▶ EXERCISE AIM
Give the data again exactly as it appears, excluding any pictures.

▶ RECORDS SHOWN
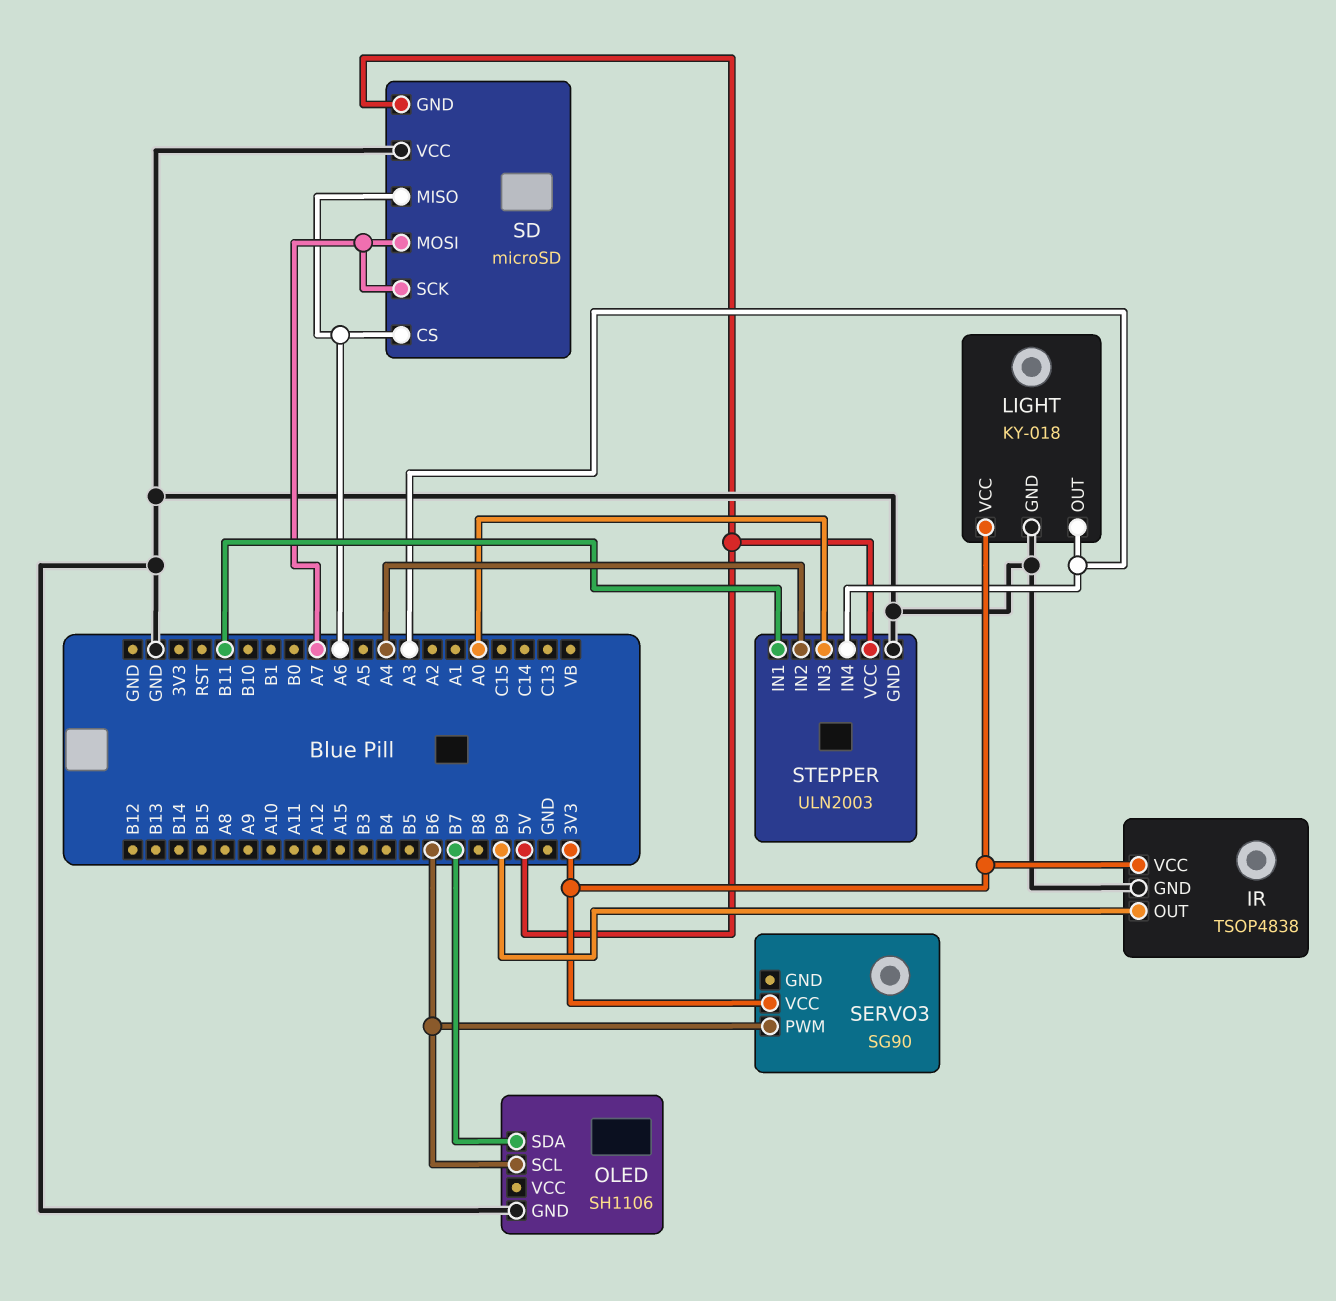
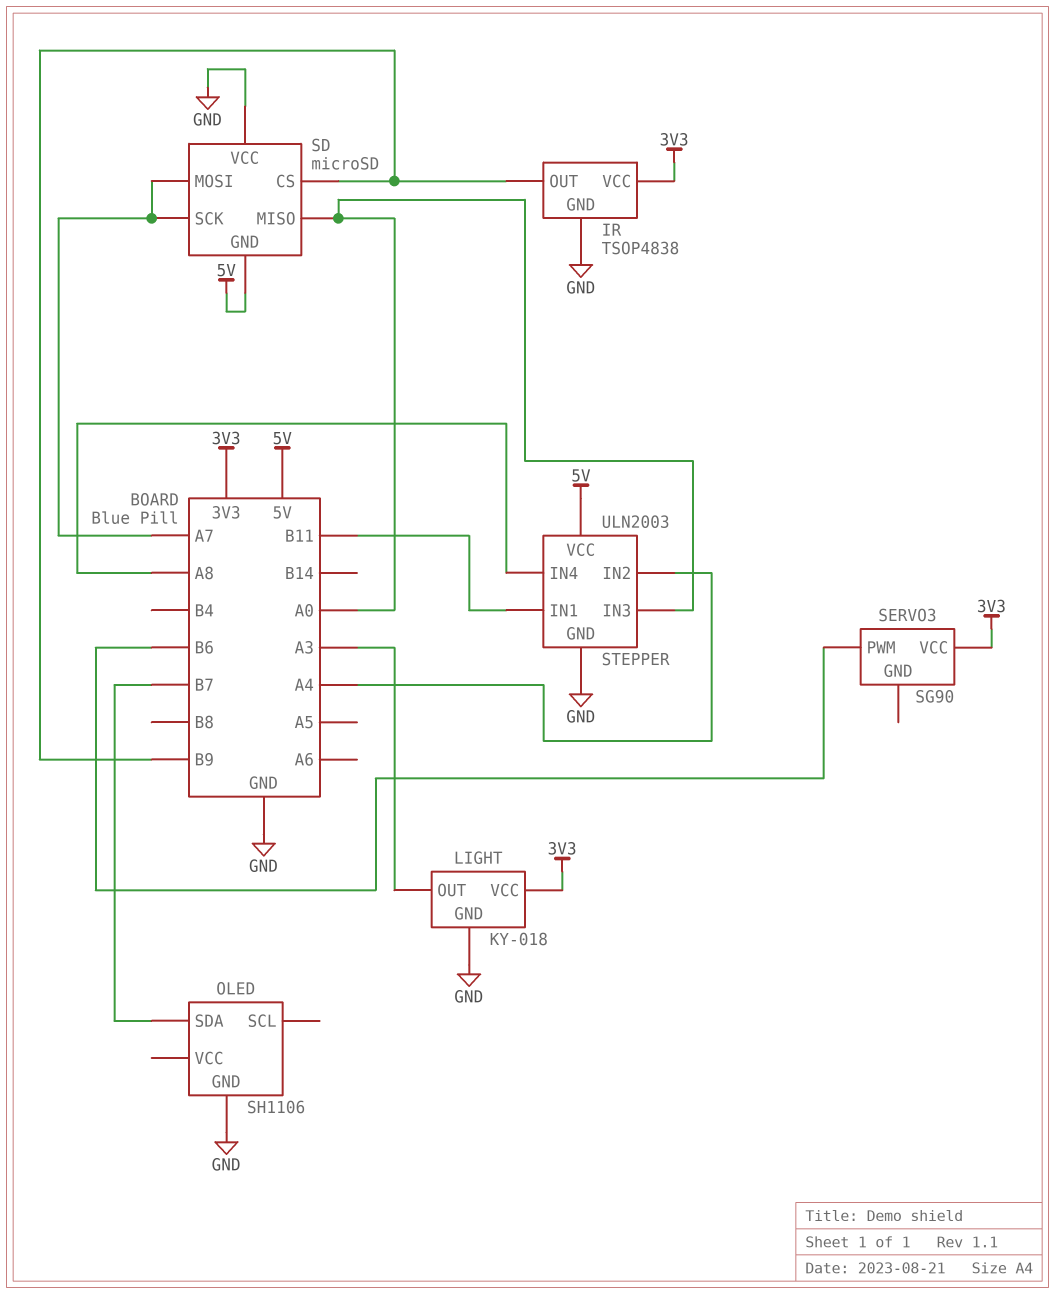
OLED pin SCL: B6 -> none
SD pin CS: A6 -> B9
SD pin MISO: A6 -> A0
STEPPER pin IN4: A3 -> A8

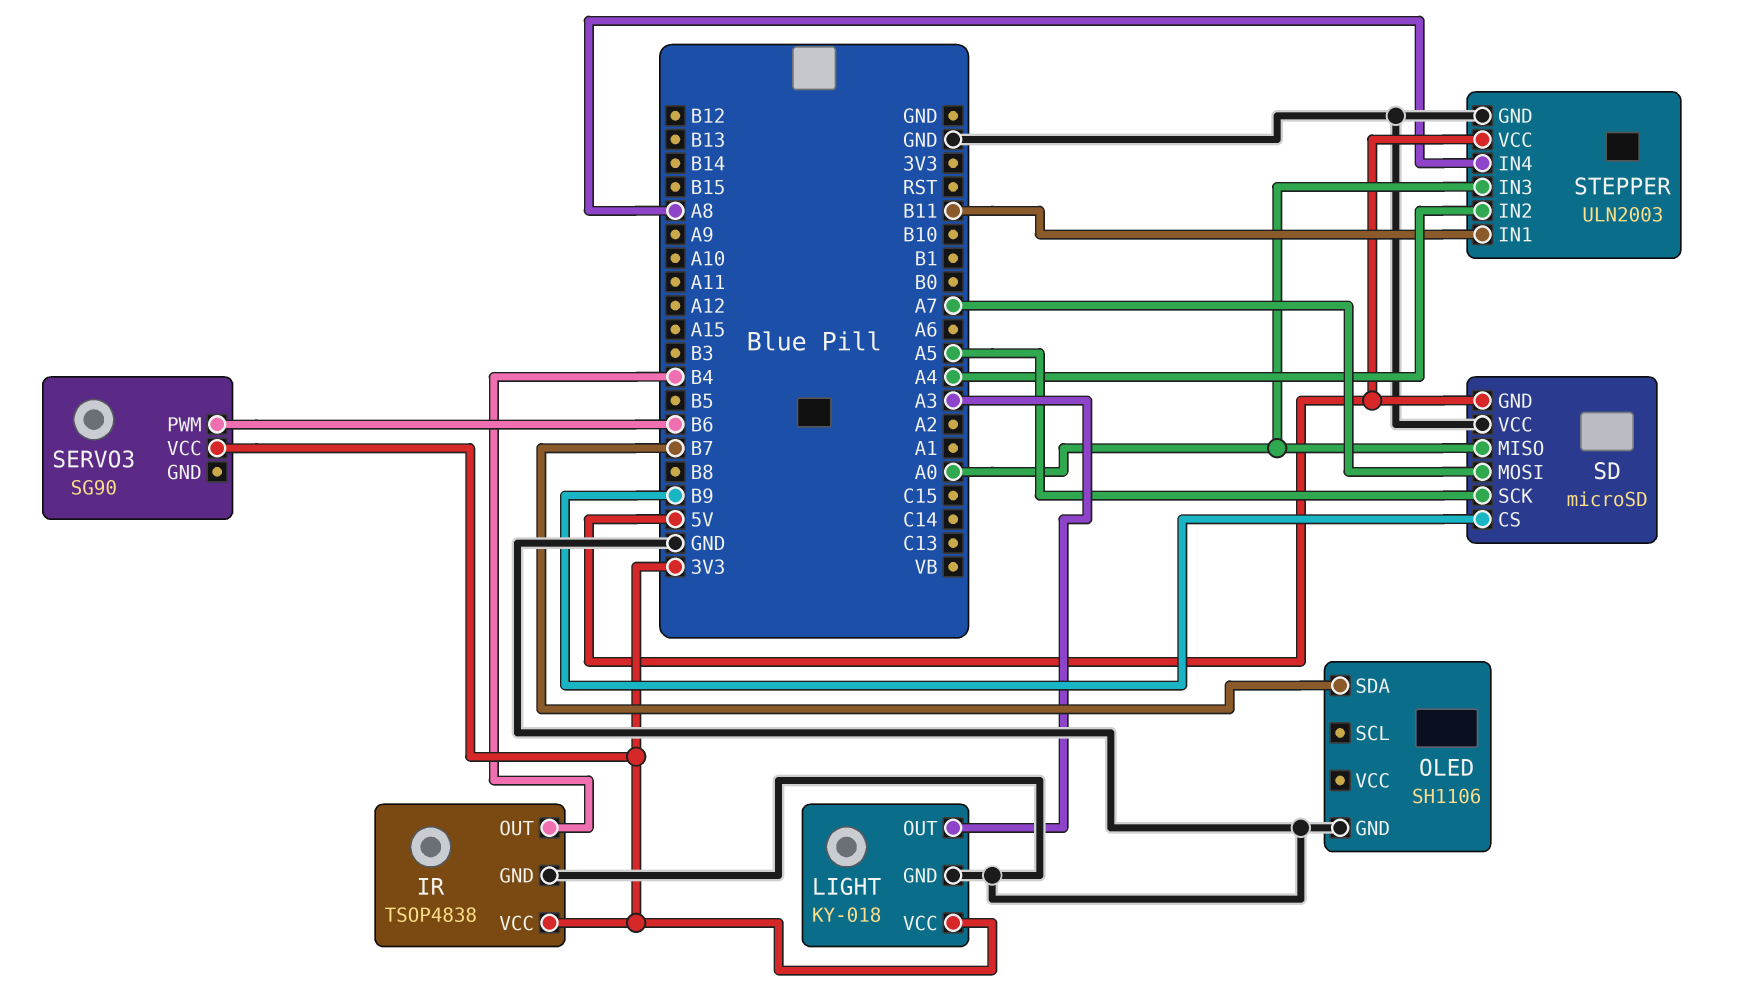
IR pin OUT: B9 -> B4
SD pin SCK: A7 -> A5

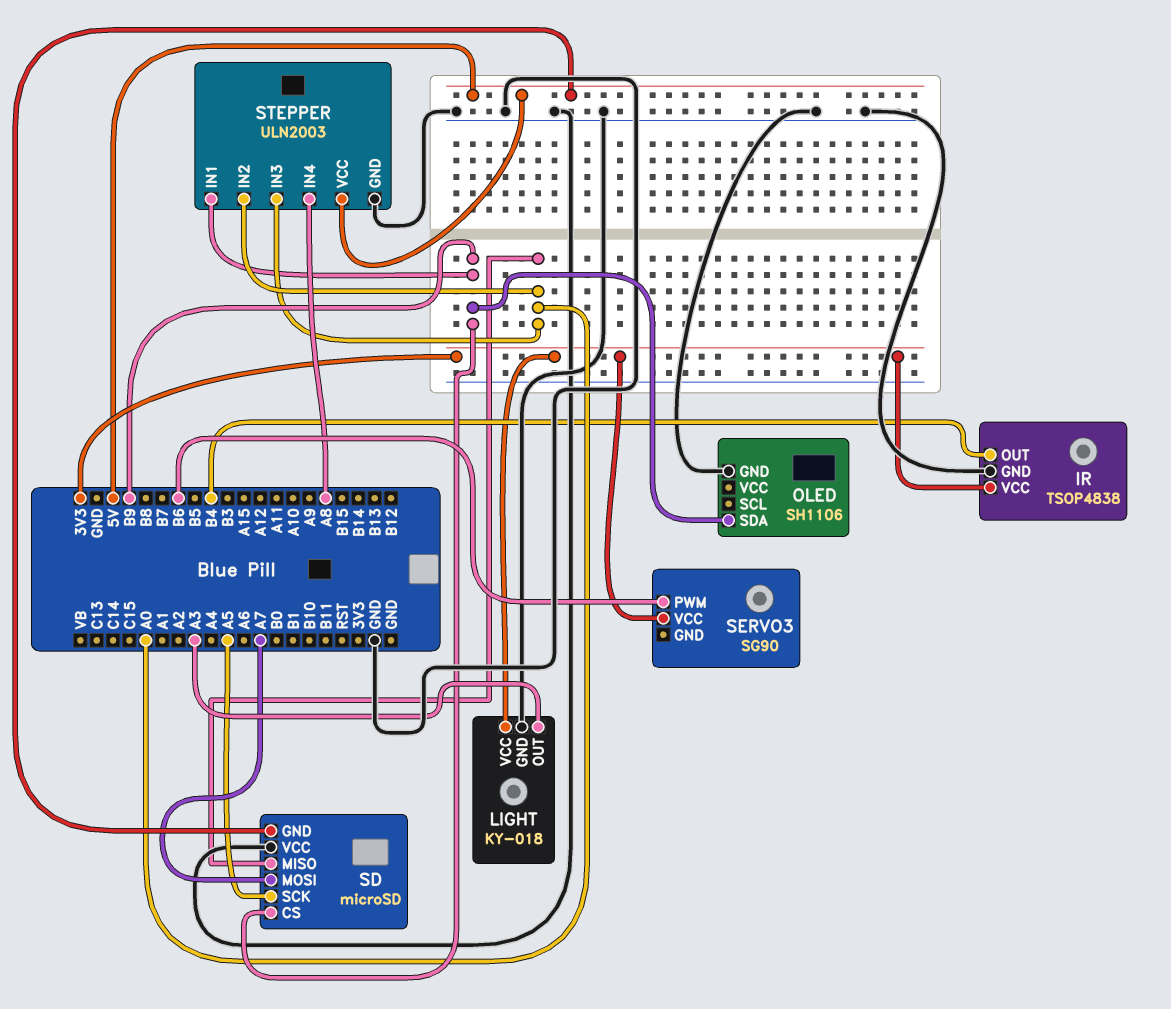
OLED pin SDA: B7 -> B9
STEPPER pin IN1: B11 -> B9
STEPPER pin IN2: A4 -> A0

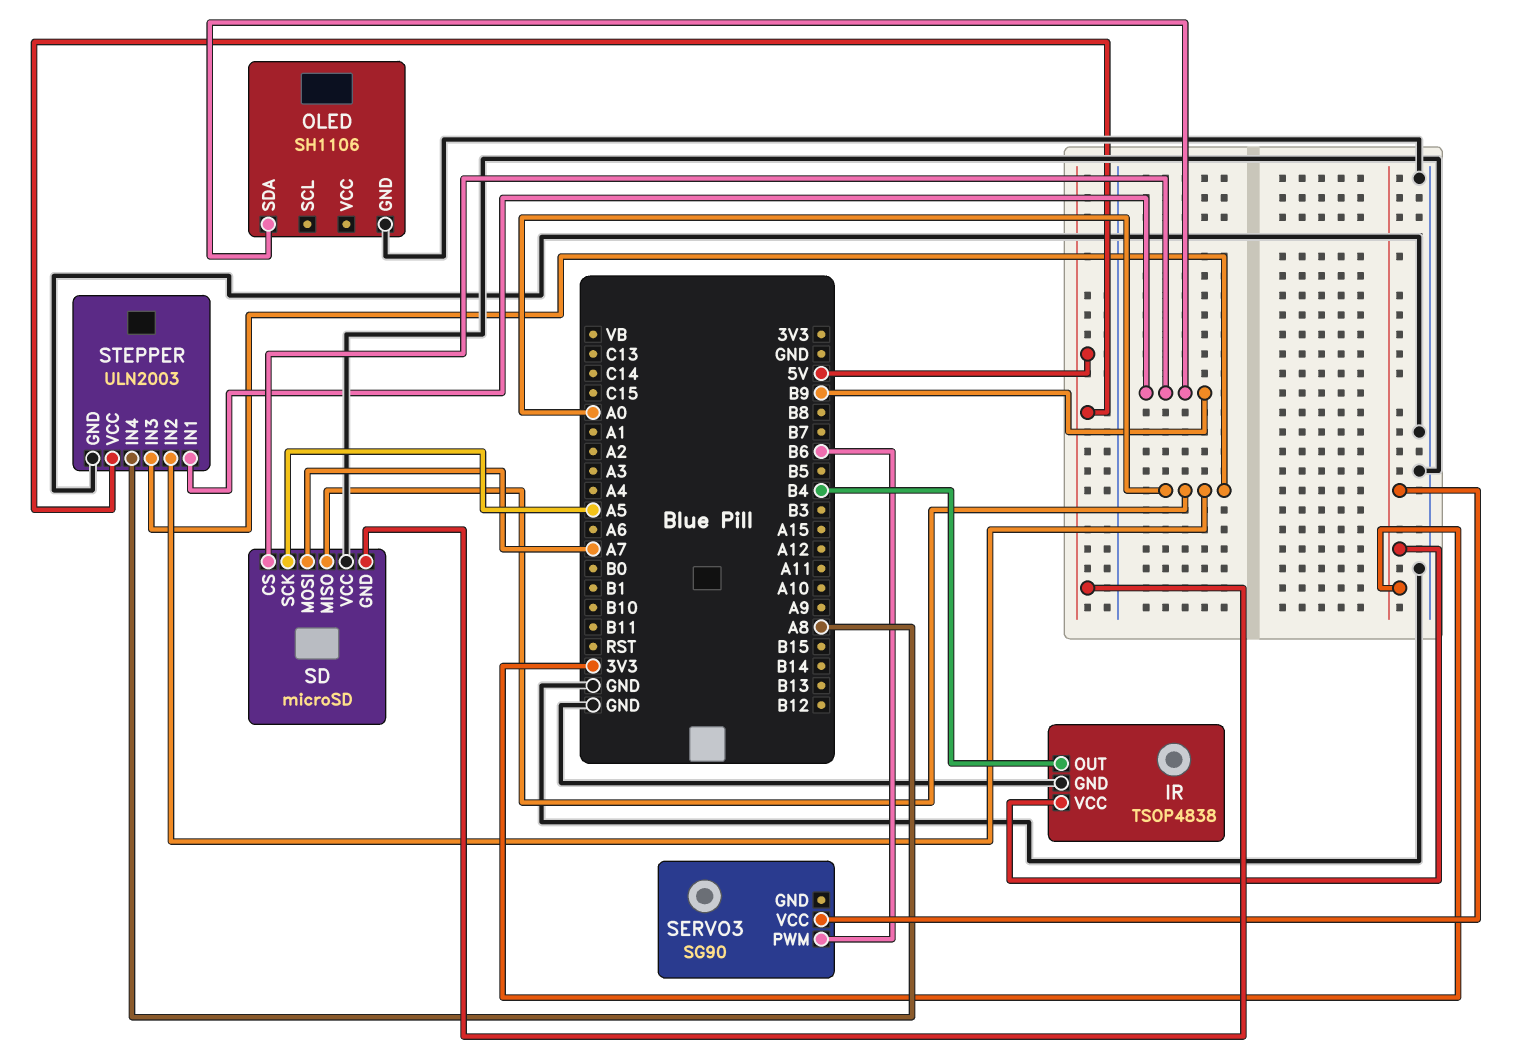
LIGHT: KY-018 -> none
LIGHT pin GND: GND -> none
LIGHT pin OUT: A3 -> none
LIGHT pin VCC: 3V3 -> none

▶ ANSWER SPACE
OLED pin SCL: B6 -> none
SD pin CS: A6 -> B9
SD pin MISO: A6 -> A0
STEPPER pin IN4: A3 -> A8

IR pin OUT: B9 -> B4
SD pin SCK: A7 -> A5

OLED pin SDA: B7 -> B9
STEPPER pin IN1: B11 -> B9
STEPPER pin IN2: A4 -> A0

LIGHT: KY-018 -> none
LIGHT pin GND: GND -> none
LIGHT pin OUT: A3 -> none
LIGHT pin VCC: 3V3 -> none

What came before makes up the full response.